> _Task statement_
In the material, what do the lines from the one containing "black arrow at" down to the one containing "pink diamond at" look like with every "L-shape" changed to "bracket" and nothing else altered, with the picture lines left out?

> _Source material_

.....

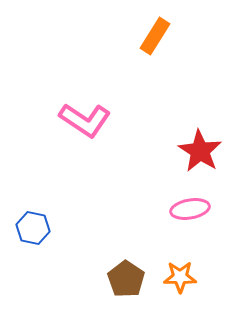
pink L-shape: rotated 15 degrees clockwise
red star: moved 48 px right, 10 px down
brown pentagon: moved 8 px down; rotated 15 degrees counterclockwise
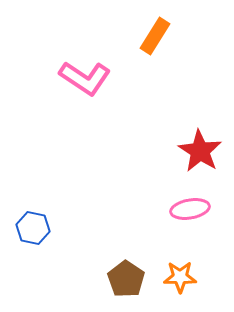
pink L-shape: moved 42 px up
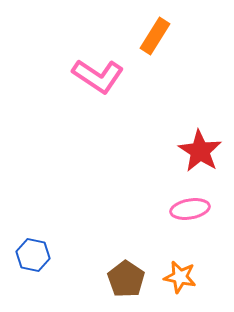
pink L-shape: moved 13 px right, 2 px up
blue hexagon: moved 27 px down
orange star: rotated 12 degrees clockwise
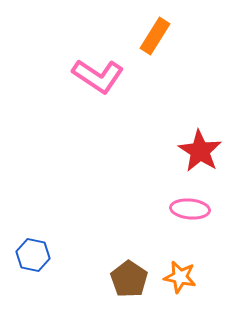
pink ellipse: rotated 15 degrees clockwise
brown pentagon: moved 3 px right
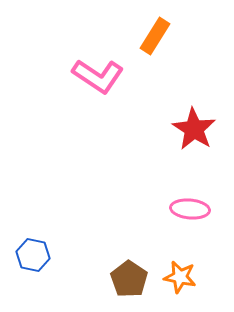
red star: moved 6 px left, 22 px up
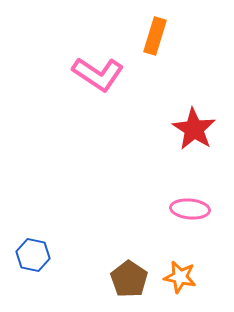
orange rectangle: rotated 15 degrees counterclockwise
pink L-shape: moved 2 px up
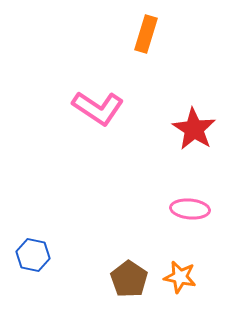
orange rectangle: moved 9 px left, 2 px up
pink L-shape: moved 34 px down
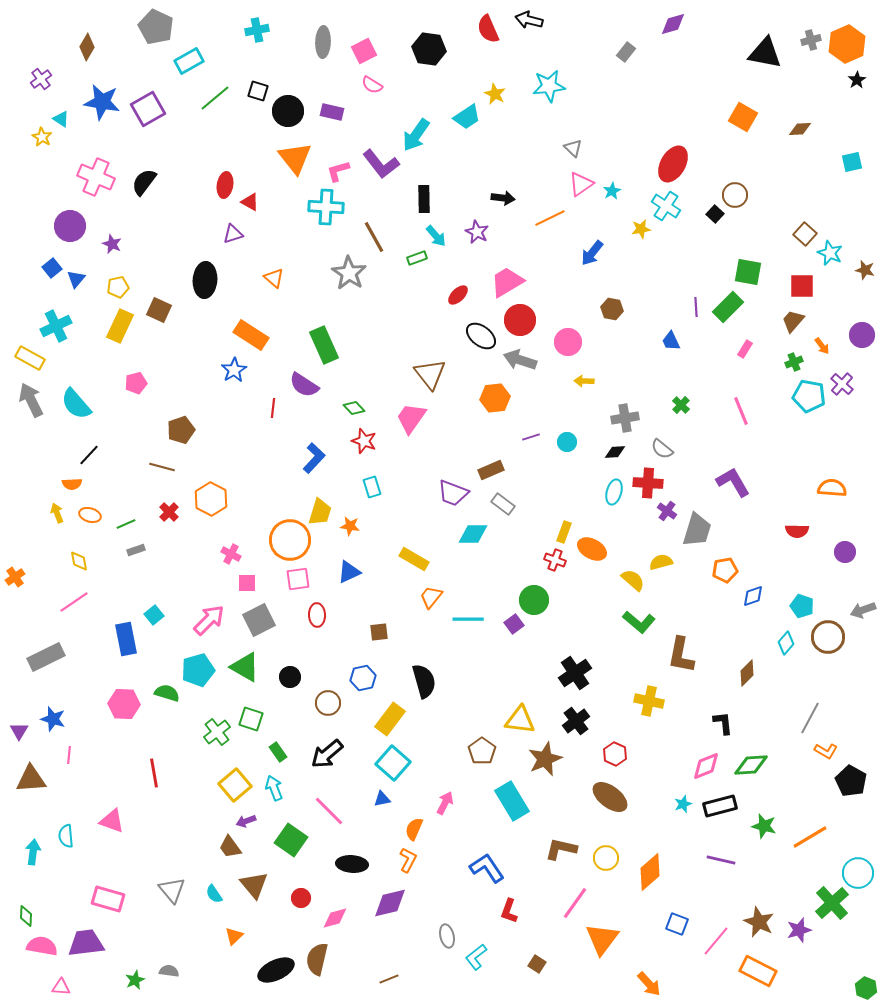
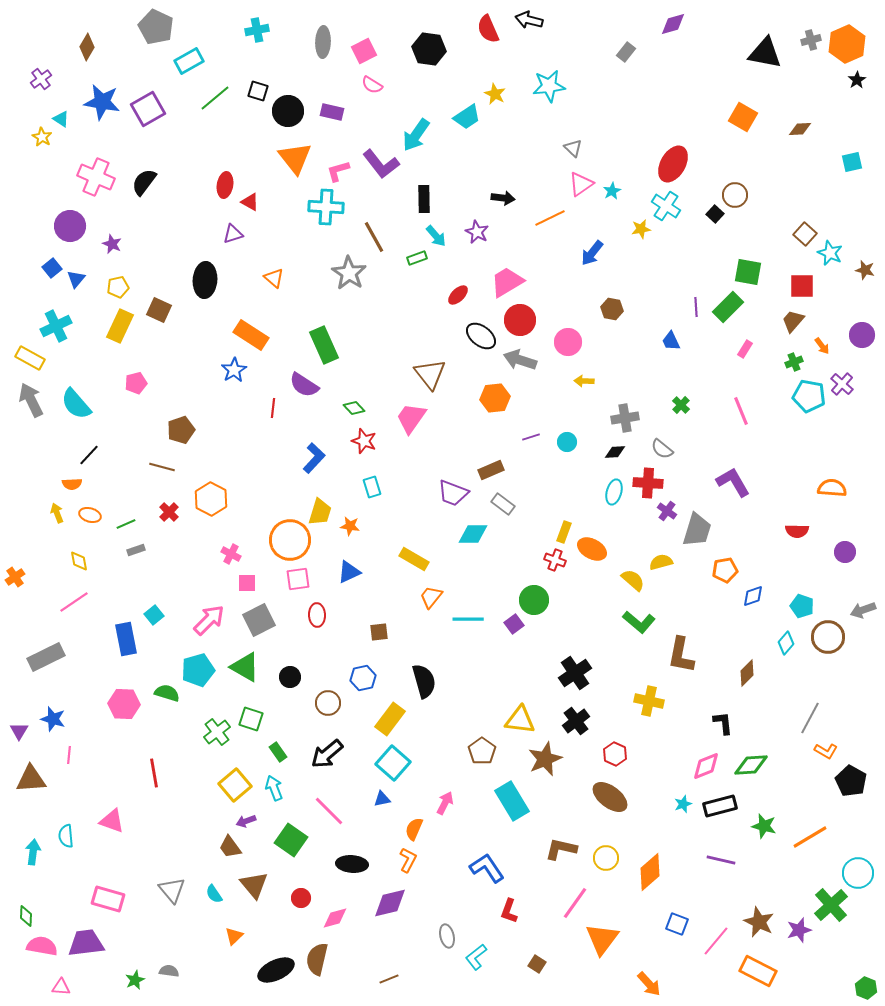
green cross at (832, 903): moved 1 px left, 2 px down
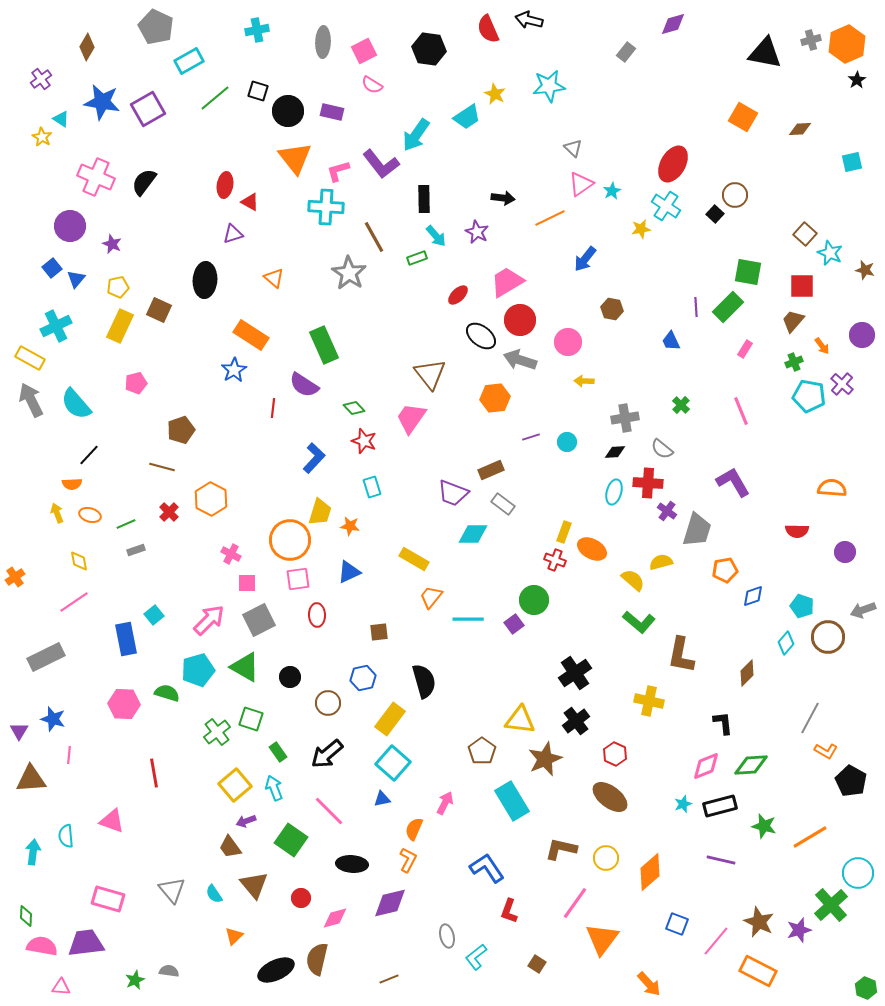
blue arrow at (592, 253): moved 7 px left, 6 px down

.....

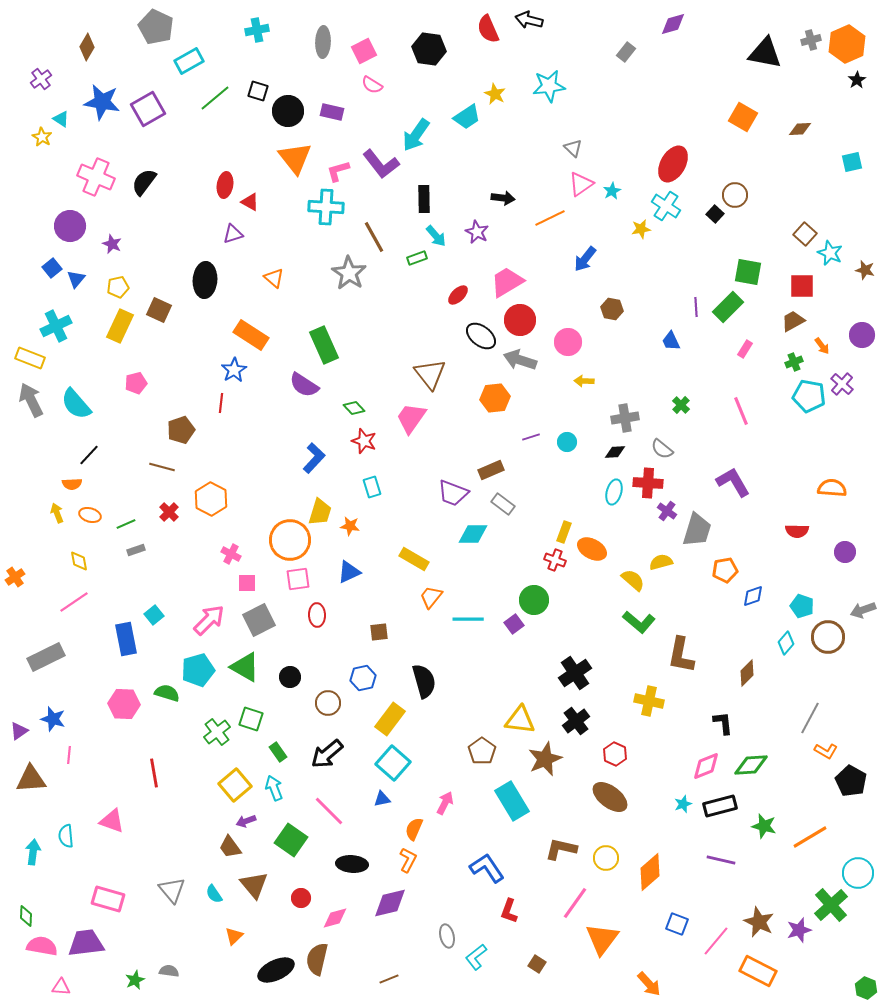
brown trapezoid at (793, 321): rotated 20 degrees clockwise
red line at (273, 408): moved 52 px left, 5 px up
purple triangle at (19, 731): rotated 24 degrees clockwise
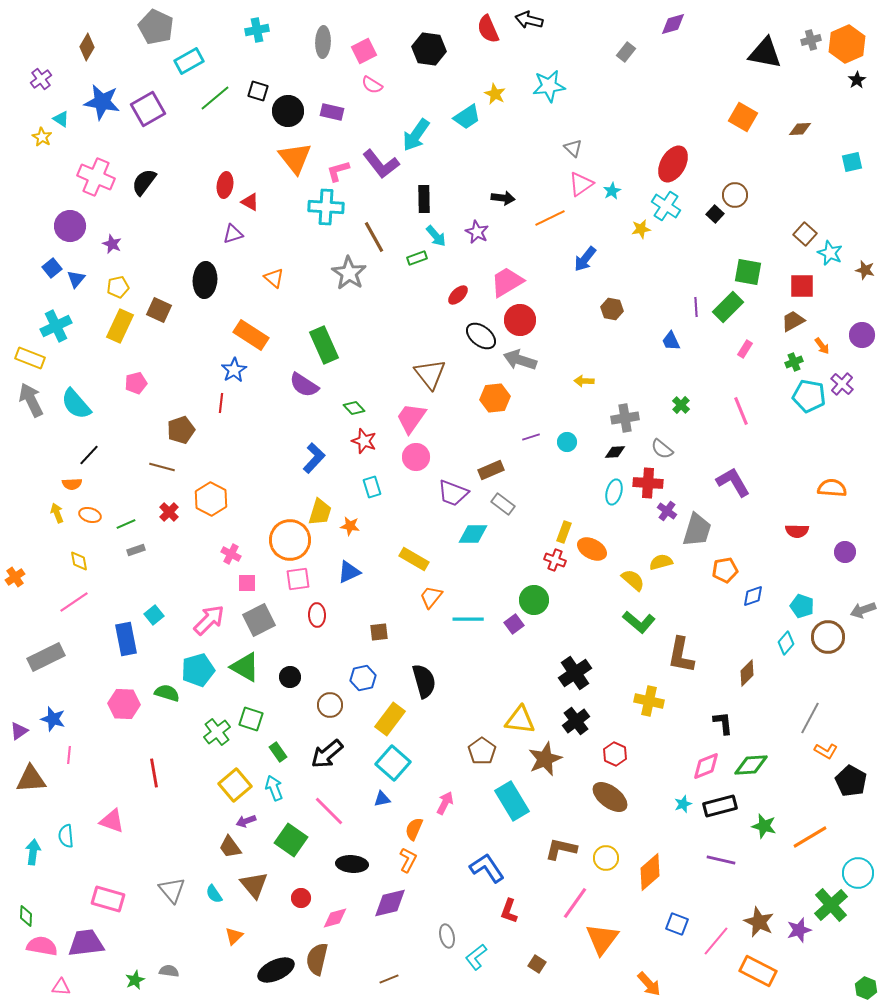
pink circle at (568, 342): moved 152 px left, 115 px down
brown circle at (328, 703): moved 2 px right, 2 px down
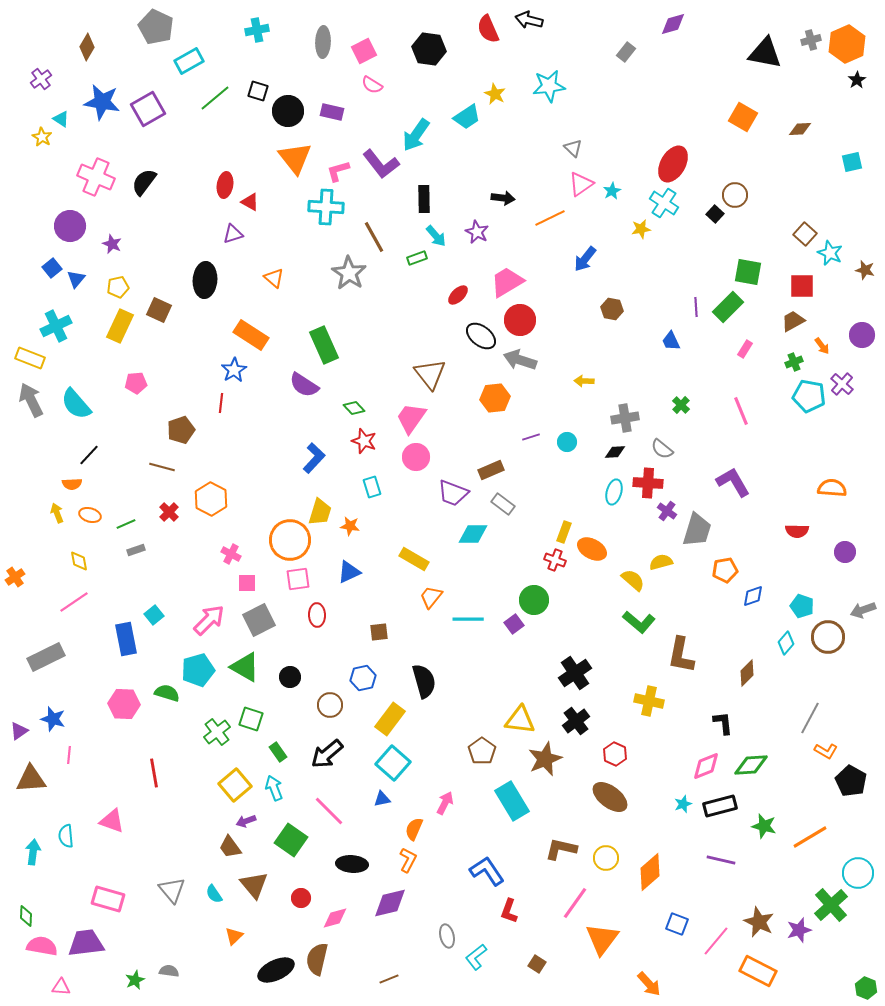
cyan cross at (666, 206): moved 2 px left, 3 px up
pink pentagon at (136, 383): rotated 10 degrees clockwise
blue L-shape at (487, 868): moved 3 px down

.....

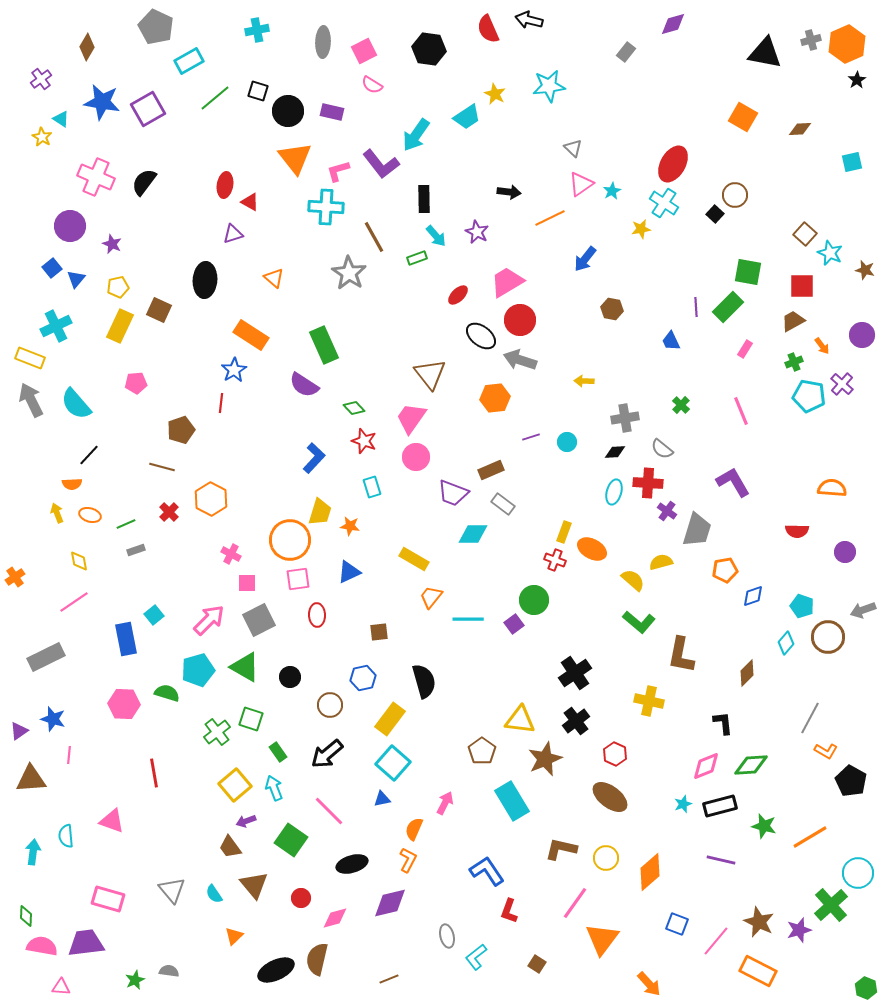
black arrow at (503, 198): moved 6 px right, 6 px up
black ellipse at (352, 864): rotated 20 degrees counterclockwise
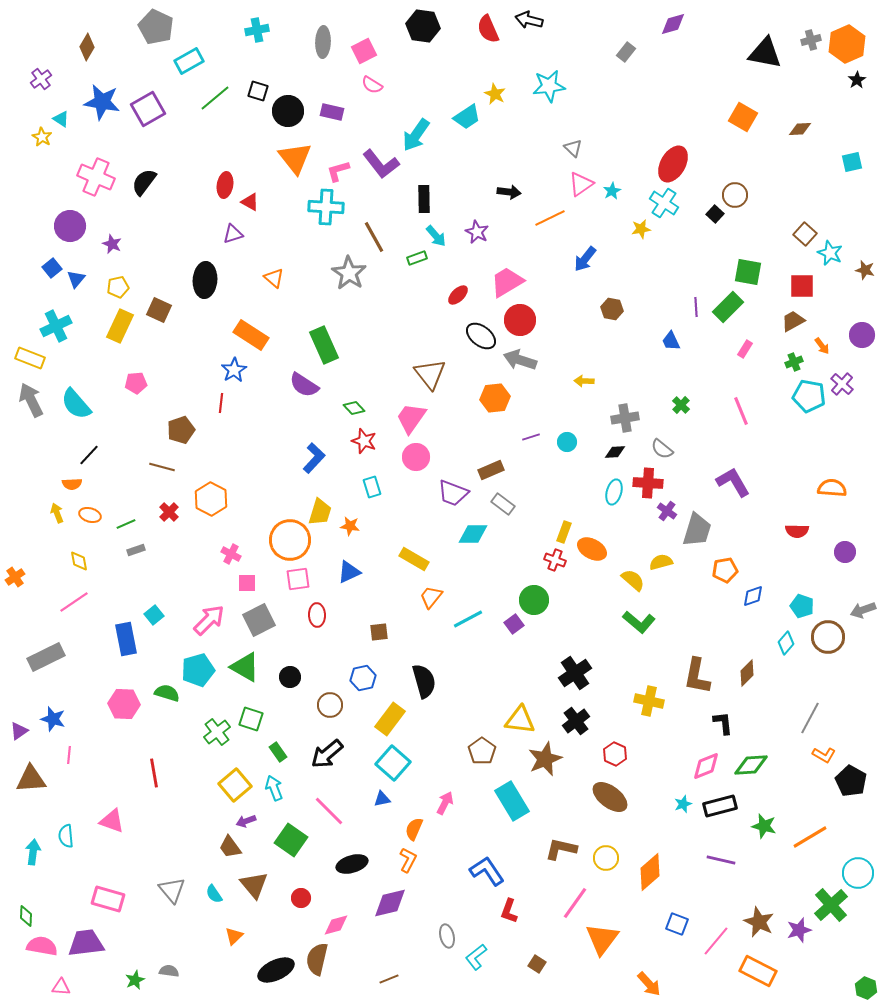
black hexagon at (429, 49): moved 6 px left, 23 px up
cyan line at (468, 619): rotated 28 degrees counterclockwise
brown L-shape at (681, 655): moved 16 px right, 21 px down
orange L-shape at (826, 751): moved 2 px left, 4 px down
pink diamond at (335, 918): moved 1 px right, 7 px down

.....

> _Task answer_
black arrow at (503, 198): moved 6 px right, 6 px up
black ellipse at (352, 864): rotated 20 degrees counterclockwise
black hexagon at (429, 49): moved 6 px left, 23 px up
cyan line at (468, 619): rotated 28 degrees counterclockwise
brown bracket at (681, 655): moved 16 px right, 21 px down
orange bracket at (826, 751): moved 2 px left, 4 px down
pink diamond at (335, 918): moved 1 px right, 7 px down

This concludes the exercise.